SUPPLIED RECORDS:
━━━━━━
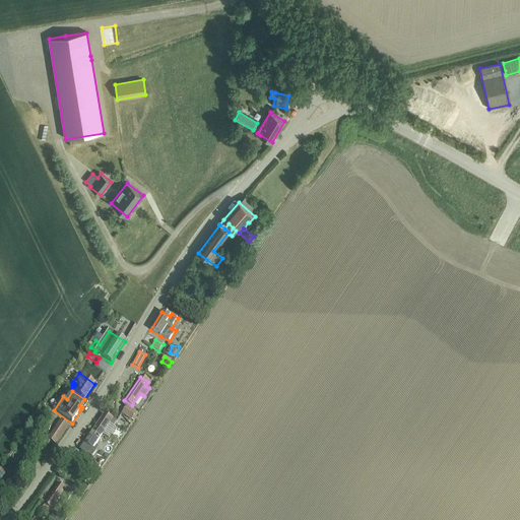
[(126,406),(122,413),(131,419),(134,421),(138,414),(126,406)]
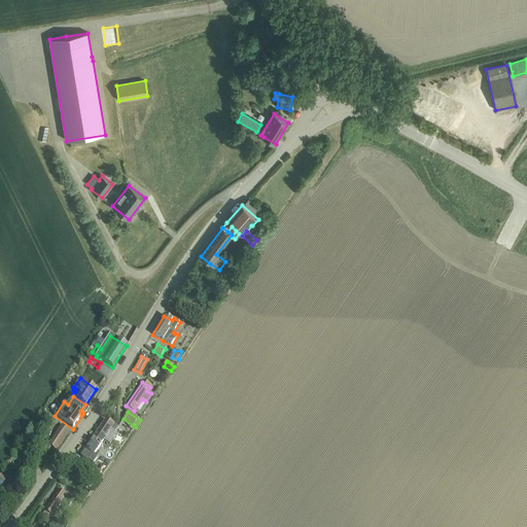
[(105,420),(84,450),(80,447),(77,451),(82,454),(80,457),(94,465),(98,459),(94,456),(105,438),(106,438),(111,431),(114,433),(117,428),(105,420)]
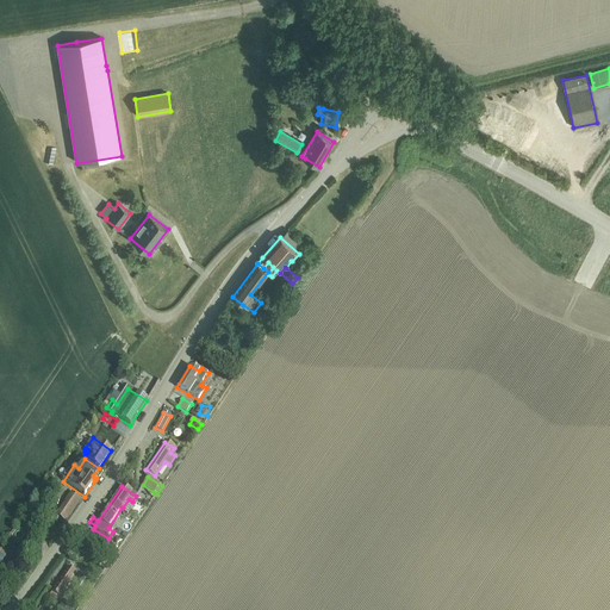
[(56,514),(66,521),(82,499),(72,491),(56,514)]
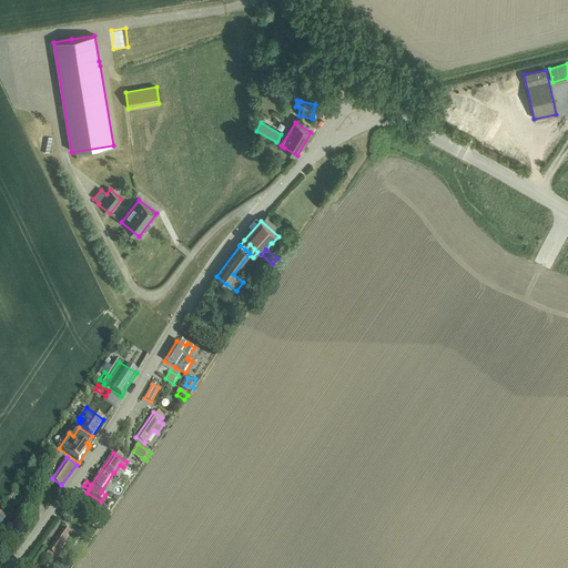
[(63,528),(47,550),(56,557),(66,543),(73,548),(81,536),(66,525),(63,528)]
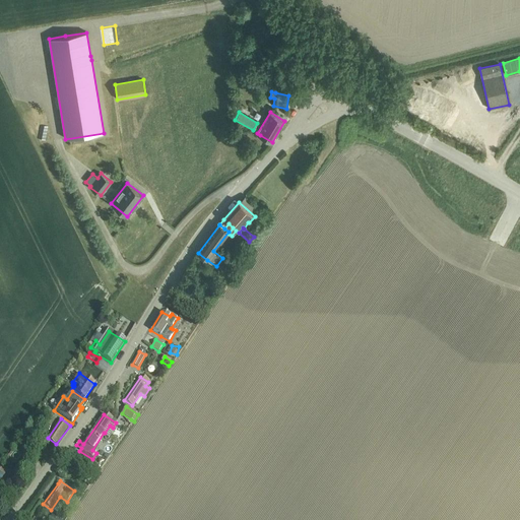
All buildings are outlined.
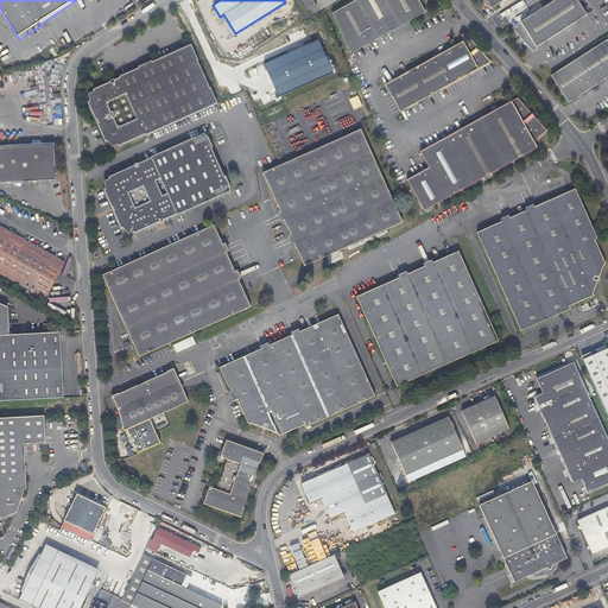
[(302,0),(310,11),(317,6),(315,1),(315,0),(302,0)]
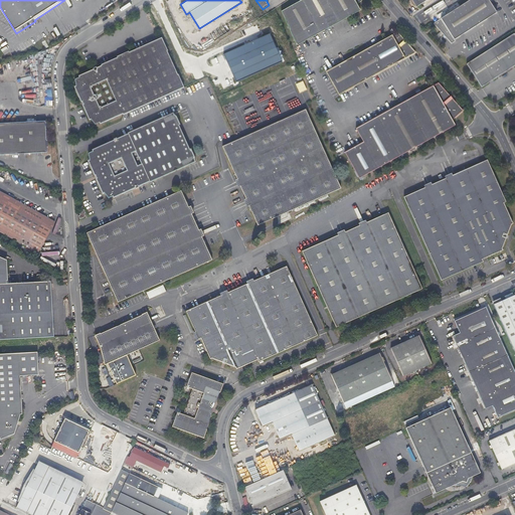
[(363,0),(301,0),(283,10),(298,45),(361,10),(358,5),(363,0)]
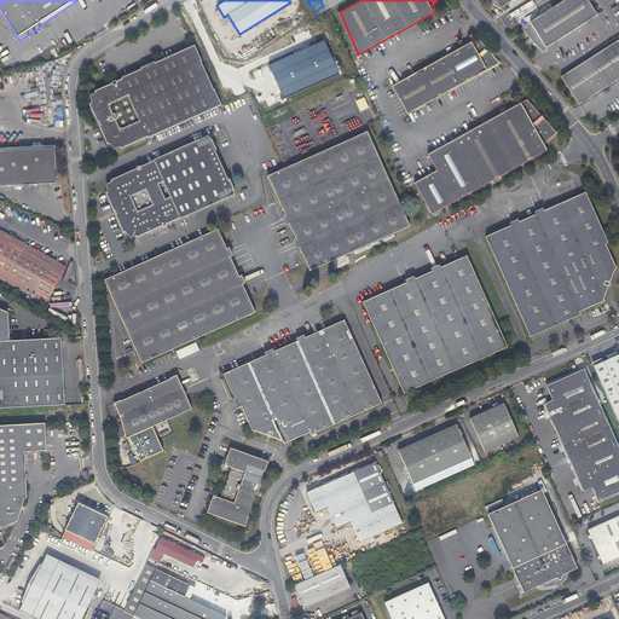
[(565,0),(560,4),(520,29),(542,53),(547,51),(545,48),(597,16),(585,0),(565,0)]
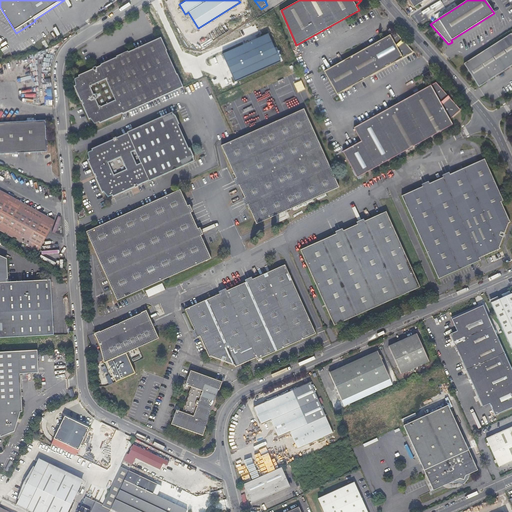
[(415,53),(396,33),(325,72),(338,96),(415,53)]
━━━━━━
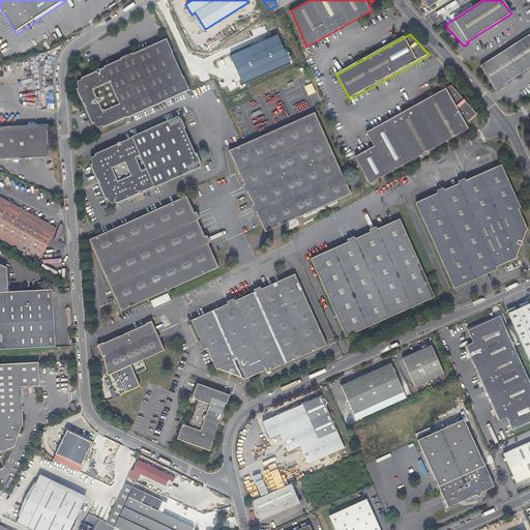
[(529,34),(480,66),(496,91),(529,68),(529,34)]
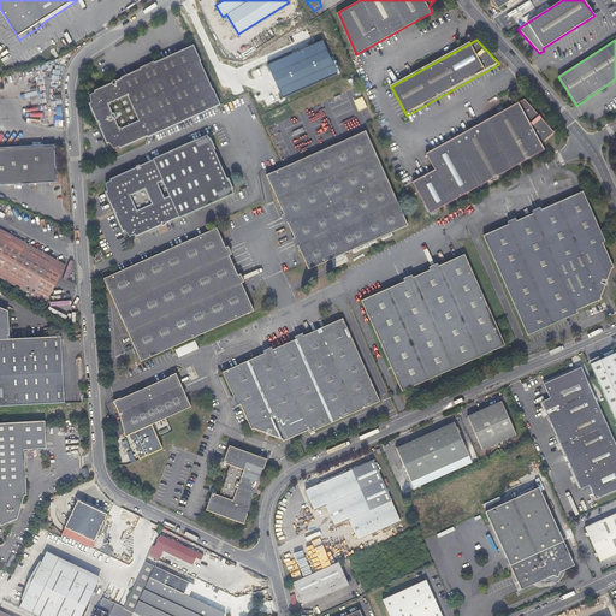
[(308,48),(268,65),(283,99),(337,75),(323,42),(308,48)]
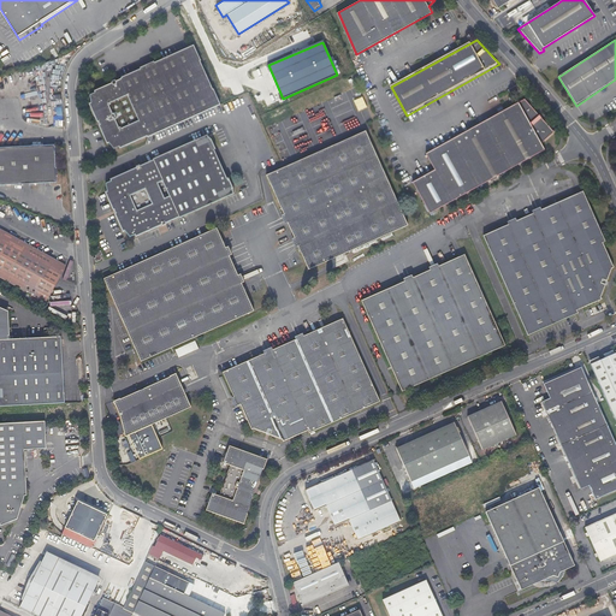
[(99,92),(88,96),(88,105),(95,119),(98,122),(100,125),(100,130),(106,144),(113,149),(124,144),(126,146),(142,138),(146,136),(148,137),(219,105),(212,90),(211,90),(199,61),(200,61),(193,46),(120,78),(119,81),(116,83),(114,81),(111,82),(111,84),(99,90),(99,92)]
━━━━━━
Starting at the line above that has "[(363,0),(301,0),(283,10),(298,45),(361,10),(358,5),(363,0)]" and ending at the line that has "[(415,53),(396,33),(325,72),(338,96),(415,53)]", copy each line exactly, leaving the pictures out and adding nothing.

RESULT:
[(363,0),(301,0),(283,10),(298,45),(361,10),(358,5),(363,0)]
[(565,0),(560,4),(520,29),(542,53),(547,51),(545,48),(597,16),(585,0),(565,0)]
[(415,53),(396,33),(325,72),(338,96),(415,53)]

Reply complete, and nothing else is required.